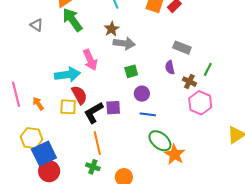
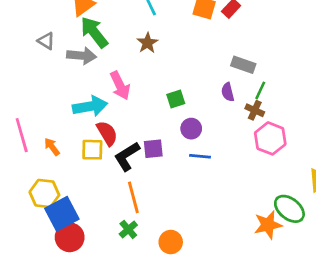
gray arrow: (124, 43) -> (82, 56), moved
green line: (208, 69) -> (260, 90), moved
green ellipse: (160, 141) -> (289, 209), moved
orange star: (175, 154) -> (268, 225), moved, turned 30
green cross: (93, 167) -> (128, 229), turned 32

★ ★ ★

→ **Problem description**
If a line of the material contains the word "moved", pick it out and copy it.

→ **Response for this exercise**
gray arrow: (124, 43) -> (82, 56), moved
green line: (208, 69) -> (260, 90), moved
green ellipse: (160, 141) -> (289, 209), moved
orange star: (175, 154) -> (268, 225), moved, turned 30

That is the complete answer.